_The problem_:
From the entries that follow, copy exactly the lines beginning at the line holding "none -> orange 1x1 brick [734,281,759,306]" and continuing through the line holding "blue 1x6 brick".

_Given data_:

____

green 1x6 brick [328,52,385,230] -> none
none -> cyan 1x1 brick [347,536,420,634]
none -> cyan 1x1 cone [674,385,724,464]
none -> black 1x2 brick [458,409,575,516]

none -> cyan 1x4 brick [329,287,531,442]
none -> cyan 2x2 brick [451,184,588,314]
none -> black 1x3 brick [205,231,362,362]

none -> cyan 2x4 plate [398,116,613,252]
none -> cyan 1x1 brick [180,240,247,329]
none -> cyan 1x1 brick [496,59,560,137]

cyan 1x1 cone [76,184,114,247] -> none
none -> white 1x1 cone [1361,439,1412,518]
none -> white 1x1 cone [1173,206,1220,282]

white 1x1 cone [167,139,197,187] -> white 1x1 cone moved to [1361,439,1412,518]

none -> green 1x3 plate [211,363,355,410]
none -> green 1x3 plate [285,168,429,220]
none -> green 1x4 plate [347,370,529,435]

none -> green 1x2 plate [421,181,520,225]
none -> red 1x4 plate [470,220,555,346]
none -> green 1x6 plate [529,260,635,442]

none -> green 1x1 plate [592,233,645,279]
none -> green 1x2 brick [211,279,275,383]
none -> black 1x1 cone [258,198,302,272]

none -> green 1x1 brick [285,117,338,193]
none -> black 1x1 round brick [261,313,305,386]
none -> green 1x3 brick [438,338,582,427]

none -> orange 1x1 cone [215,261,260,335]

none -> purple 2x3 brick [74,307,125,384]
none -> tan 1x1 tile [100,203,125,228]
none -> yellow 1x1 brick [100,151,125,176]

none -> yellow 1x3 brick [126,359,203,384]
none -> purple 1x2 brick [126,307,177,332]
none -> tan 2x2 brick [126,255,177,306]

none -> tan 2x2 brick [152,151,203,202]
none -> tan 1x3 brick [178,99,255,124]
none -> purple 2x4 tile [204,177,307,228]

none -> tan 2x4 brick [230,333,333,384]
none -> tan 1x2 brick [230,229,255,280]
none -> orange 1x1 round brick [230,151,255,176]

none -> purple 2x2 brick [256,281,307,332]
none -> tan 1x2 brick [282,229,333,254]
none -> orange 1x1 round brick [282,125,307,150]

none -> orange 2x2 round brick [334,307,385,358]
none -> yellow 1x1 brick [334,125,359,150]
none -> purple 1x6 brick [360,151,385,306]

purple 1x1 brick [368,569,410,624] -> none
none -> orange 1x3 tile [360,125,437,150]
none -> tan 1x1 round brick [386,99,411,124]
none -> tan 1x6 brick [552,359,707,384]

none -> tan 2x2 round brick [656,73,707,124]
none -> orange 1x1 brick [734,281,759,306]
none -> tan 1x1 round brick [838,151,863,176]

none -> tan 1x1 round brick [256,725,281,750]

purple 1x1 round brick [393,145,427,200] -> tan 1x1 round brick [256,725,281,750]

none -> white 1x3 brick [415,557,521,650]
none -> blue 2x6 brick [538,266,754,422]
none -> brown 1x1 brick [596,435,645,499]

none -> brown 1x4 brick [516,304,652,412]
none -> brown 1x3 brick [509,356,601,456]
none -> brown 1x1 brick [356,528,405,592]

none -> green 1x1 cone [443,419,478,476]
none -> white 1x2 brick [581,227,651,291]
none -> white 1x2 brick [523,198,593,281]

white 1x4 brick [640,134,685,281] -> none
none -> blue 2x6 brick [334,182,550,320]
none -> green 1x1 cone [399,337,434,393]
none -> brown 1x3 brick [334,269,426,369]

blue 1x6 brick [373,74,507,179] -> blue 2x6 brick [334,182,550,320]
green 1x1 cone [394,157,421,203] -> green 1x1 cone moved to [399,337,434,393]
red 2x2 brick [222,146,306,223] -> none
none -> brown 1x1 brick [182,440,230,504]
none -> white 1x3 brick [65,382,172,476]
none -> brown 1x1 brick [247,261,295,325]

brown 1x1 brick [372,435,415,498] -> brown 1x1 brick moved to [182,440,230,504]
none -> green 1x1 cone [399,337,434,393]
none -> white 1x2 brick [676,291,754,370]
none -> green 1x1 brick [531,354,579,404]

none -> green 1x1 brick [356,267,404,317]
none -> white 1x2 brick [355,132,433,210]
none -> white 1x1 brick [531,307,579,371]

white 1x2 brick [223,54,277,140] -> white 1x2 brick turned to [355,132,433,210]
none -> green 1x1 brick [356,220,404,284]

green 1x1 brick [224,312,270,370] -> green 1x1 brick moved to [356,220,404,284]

____

_Task result_:
none -> orange 1x1 brick [734,281,759,306]
none -> tan 1x1 round brick [838,151,863,176]

none -> tan 1x1 round brick [256,725,281,750]

purple 1x1 round brick [393,145,427,200] -> tan 1x1 round brick [256,725,281,750]

none -> white 1x3 brick [415,557,521,650]
none -> blue 2x6 brick [538,266,754,422]
none -> brown 1x1 brick [596,435,645,499]

none -> brown 1x4 brick [516,304,652,412]
none -> brown 1x3 brick [509,356,601,456]
none -> brown 1x1 brick [356,528,405,592]

none -> green 1x1 cone [443,419,478,476]
none -> white 1x2 brick [581,227,651,291]
none -> white 1x2 brick [523,198,593,281]

white 1x4 brick [640,134,685,281] -> none
none -> blue 2x6 brick [334,182,550,320]
none -> green 1x1 cone [399,337,434,393]
none -> brown 1x3 brick [334,269,426,369]

blue 1x6 brick [373,74,507,179] -> blue 2x6 brick [334,182,550,320]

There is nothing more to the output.